─── DATA

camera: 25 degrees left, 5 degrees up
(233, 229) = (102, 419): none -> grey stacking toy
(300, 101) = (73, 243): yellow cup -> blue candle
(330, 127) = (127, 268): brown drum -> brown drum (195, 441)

──────

EXERCISE REQUIREMENTS:
Write down exactly the line with "(300, 101) = (73, 243): yellow", then each line after it through the end of the data.

SOLUTION:
(300, 101) = (73, 243): yellow cup -> blue candle
(330, 127) = (127, 268): brown drum -> brown drum (195, 441)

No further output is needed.